* What you have to do
For the full listing below, write out each entry exactly and exclude the images.

* Supplied records
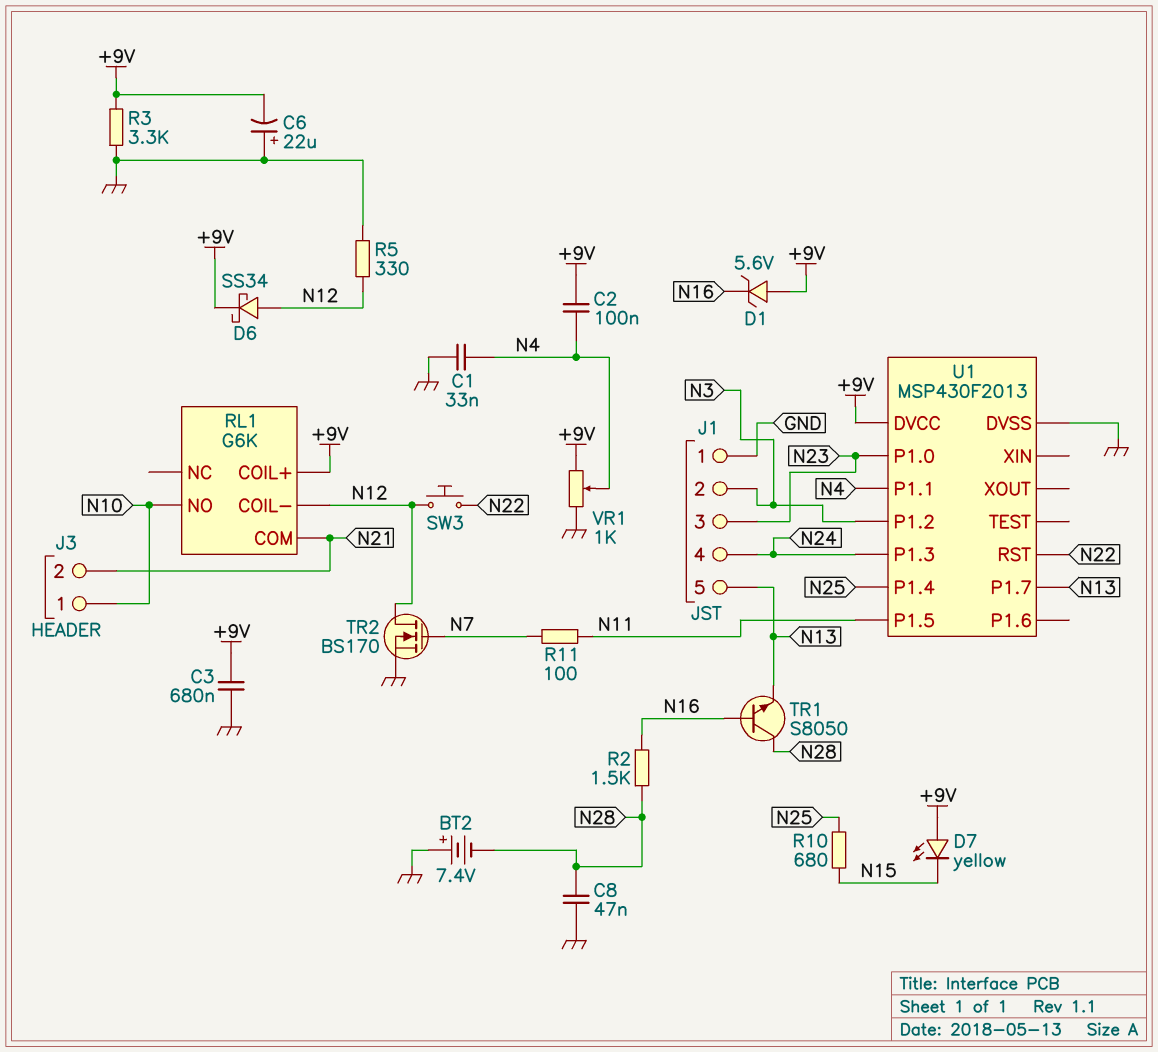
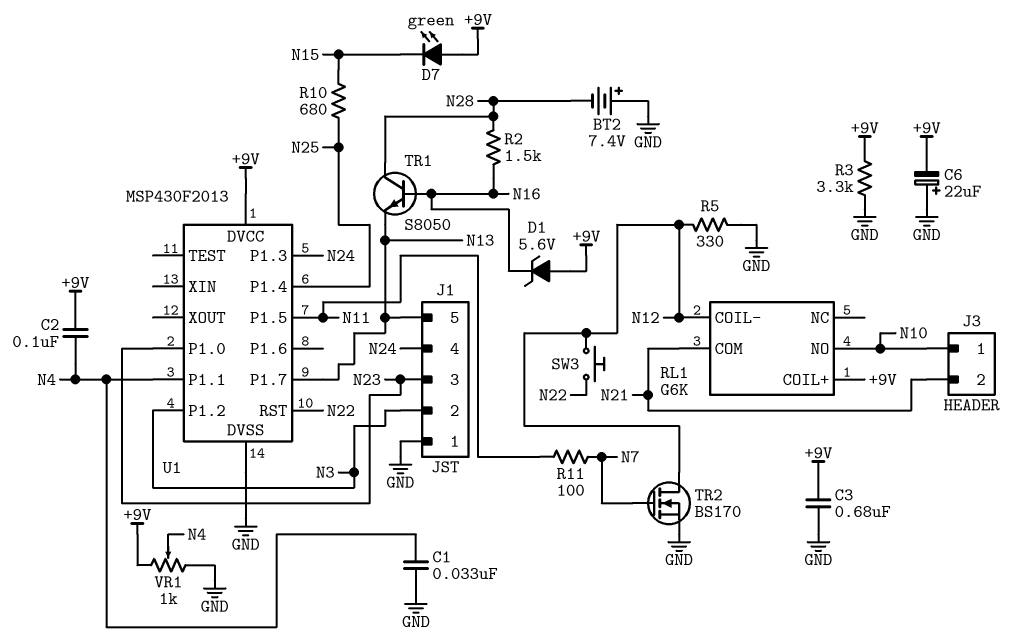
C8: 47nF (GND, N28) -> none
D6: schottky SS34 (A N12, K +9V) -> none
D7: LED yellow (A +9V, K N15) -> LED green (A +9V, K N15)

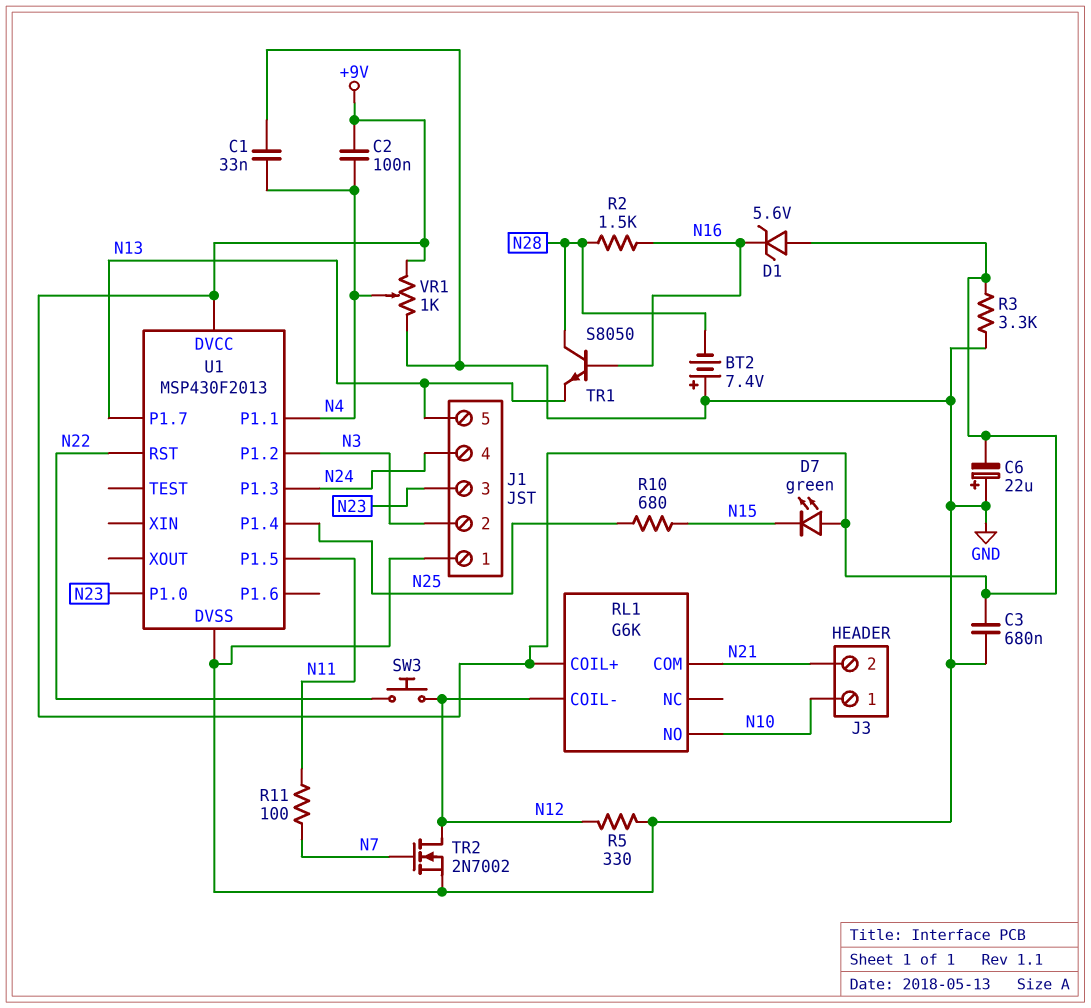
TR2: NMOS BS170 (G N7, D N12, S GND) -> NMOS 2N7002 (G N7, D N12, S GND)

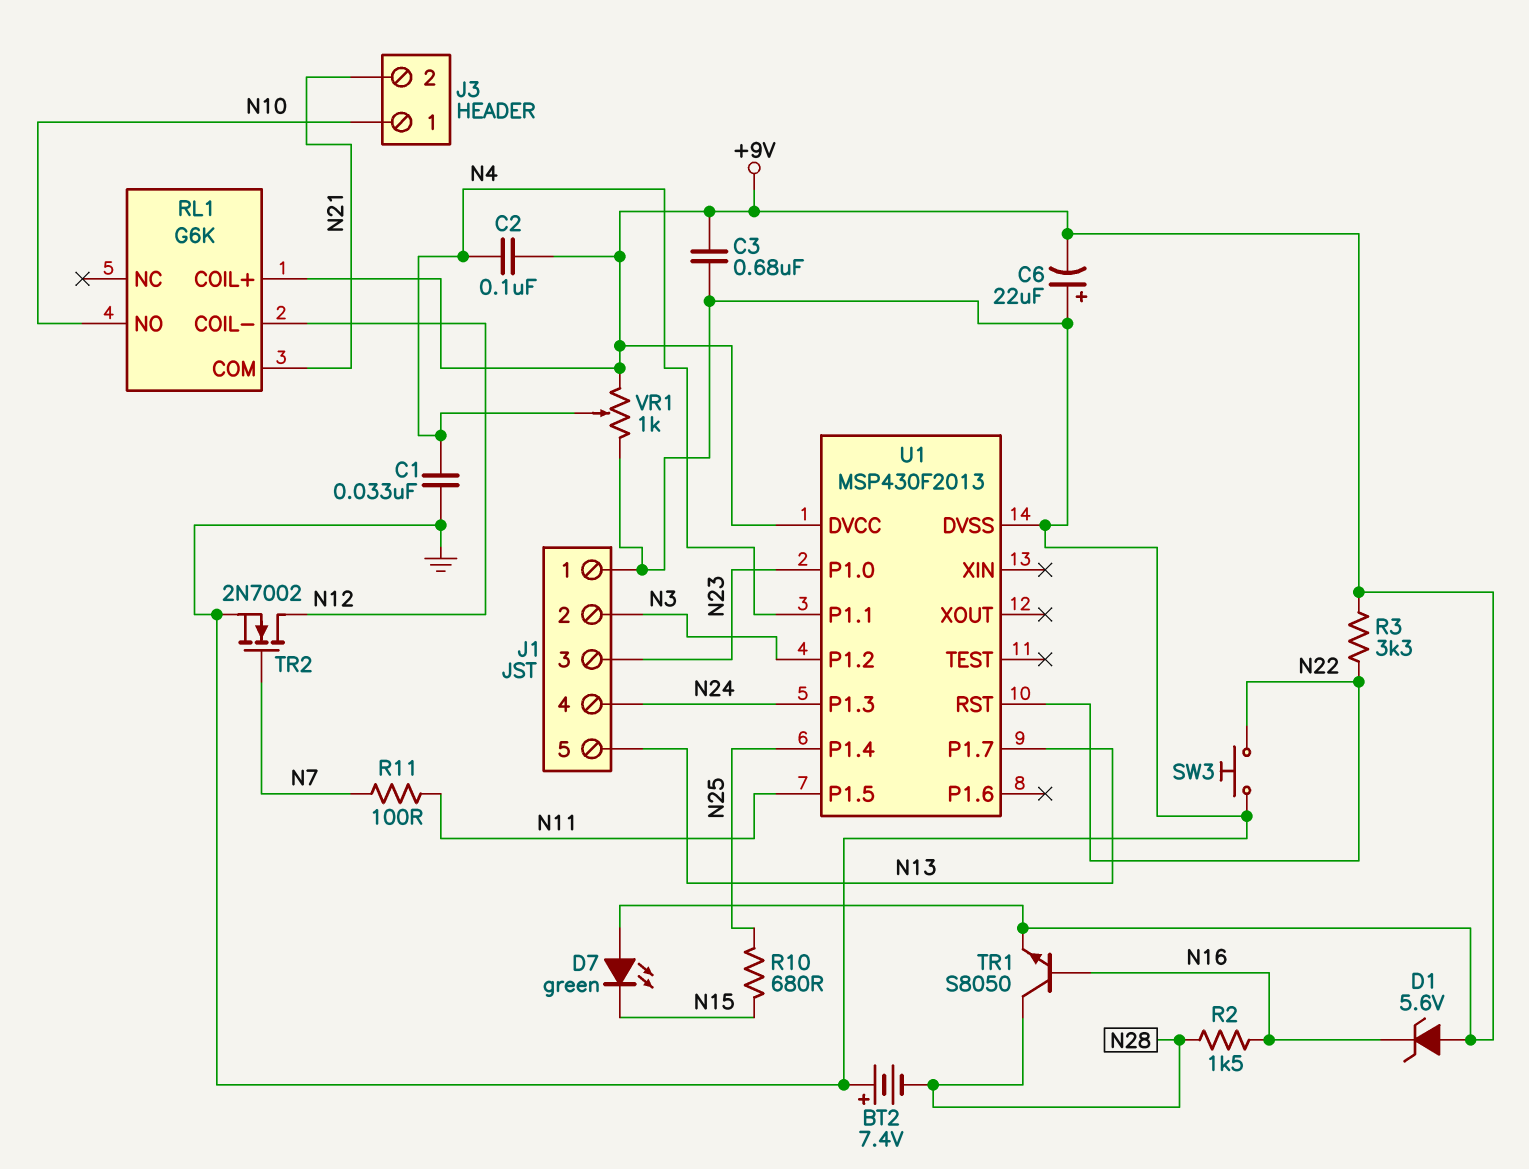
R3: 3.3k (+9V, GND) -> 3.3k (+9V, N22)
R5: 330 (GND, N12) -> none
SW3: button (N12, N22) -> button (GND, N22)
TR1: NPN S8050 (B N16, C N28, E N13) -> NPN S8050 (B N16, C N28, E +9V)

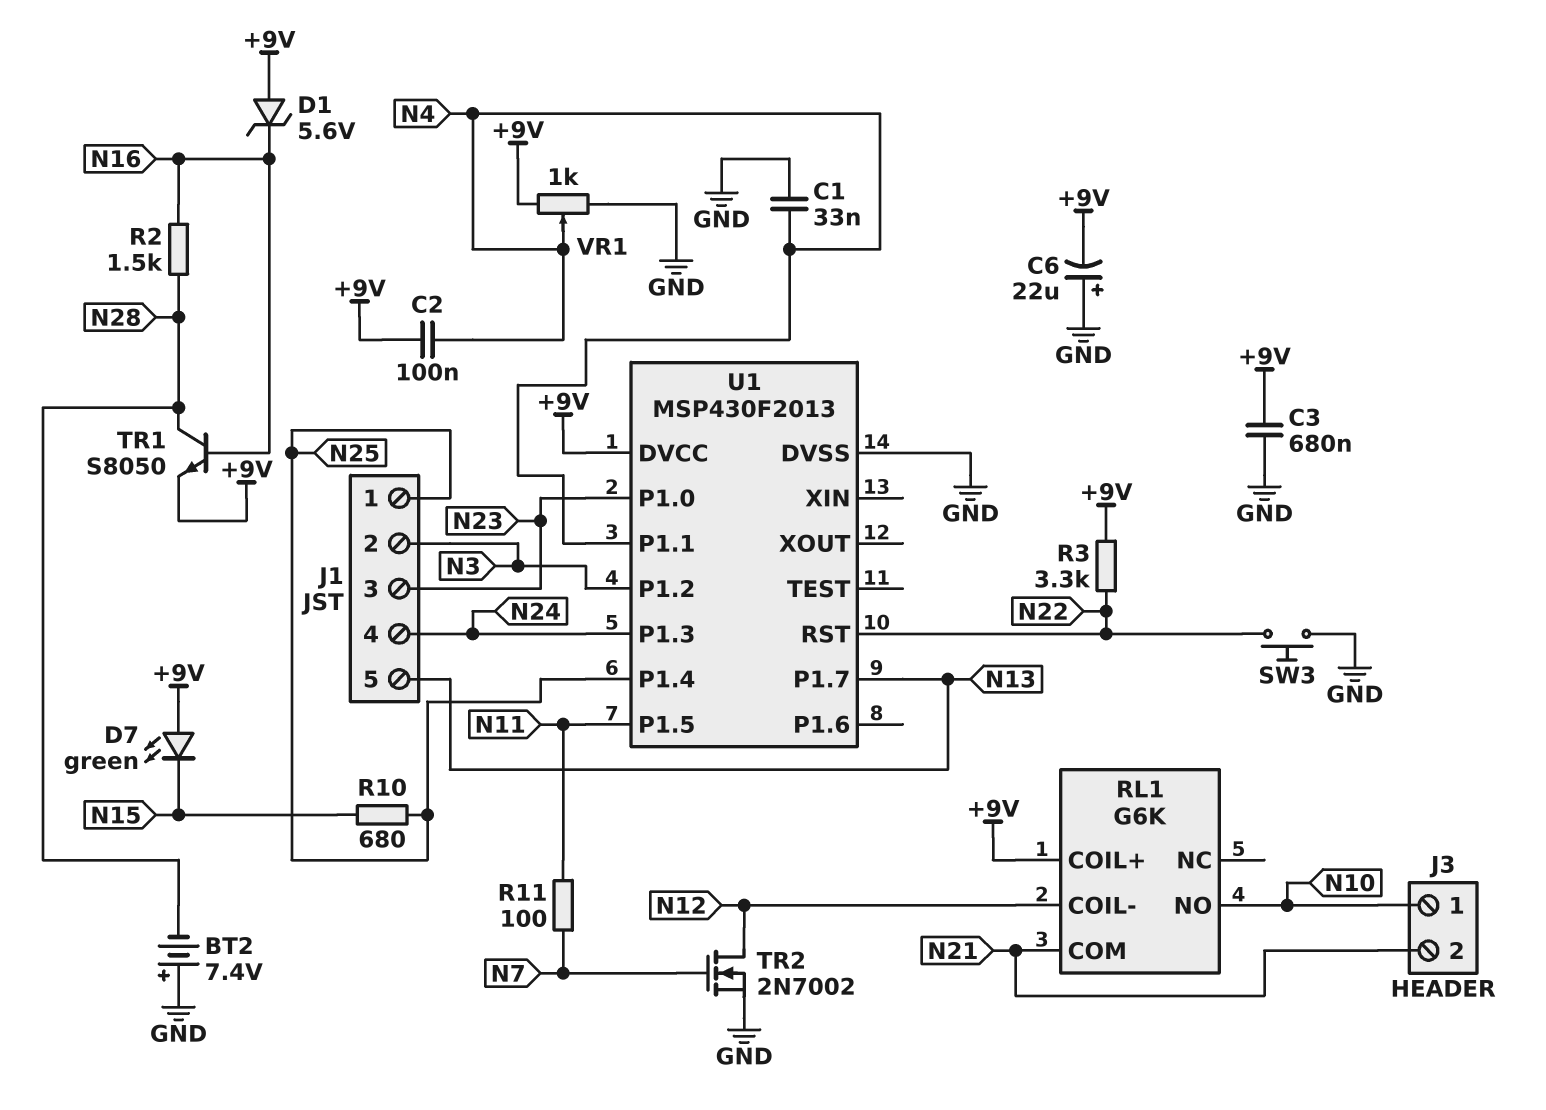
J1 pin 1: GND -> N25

* Your solution
C8: 47nF (GND, N28) -> none
D6: schottky SS34 (A N12, K +9V) -> none
D7: LED yellow (A +9V, K N15) -> LED green (A +9V, K N15)

TR2: NMOS BS170 (G N7, D N12, S GND) -> NMOS 2N7002 (G N7, D N12, S GND)

R3: 3.3k (+9V, GND) -> 3.3k (+9V, N22)
R5: 330 (GND, N12) -> none
SW3: button (N12, N22) -> button (GND, N22)
TR1: NPN S8050 (B N16, C N28, E N13) -> NPN S8050 (B N16, C N28, E +9V)

J1 pin 1: GND -> N25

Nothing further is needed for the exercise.